● **The data**
---+---

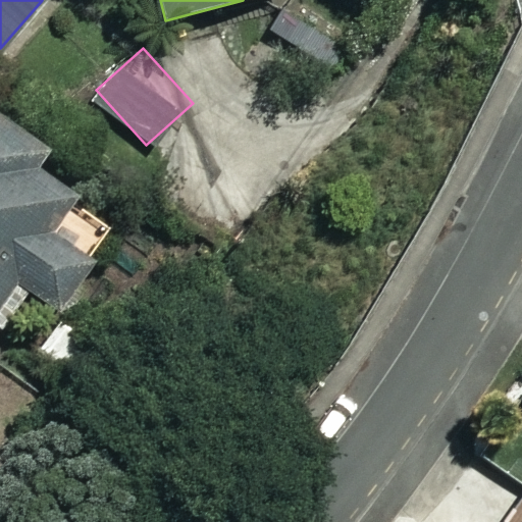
[(41,149),(0,119),(0,331),(30,291),(54,309),(91,258),(47,226),(69,194),(30,165),(41,149)]
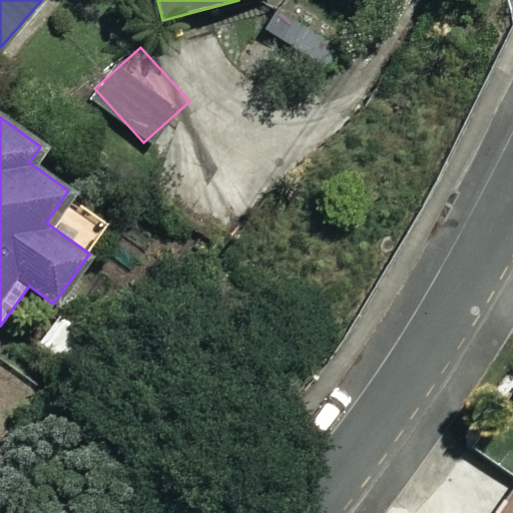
[(99,347),(61,317),(37,346),(75,377),(99,347)]
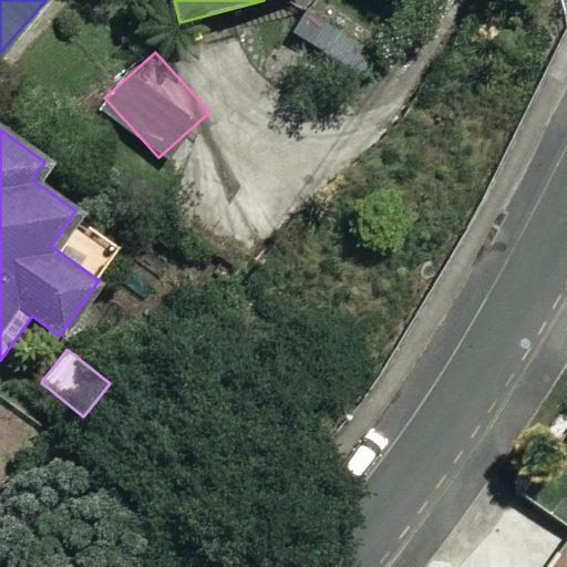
[(566,566),(566,547),(552,566),(566,566)]
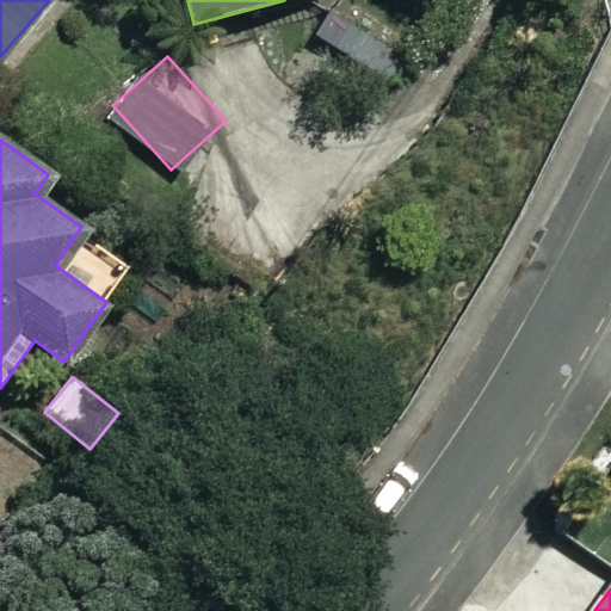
All buildings are outlined.
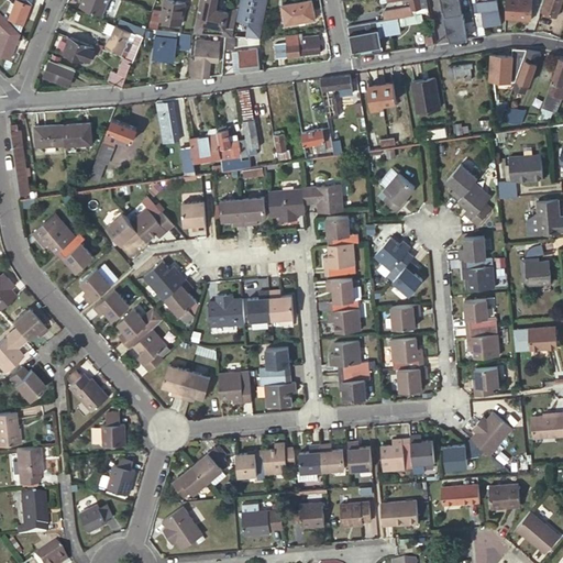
[(11,0),(7,0),(0,7),(0,11),(4,15),(7,14),(9,11),(13,1),(11,0)]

---+---

● **Work instructions**
Repeat exactly the lines from the one containing "[(566,566),(566,547),(552,566),(566,566)]" to the last line of the records above, including both, and leave out any pictures.

● **Worked solution**
[(566,566),(566,547),(552,566),(566,566)]
All buildings are outlined.
[(11,0),(7,0),(0,7),(0,11),(4,15),(7,14),(9,11),(13,1),(11,0)]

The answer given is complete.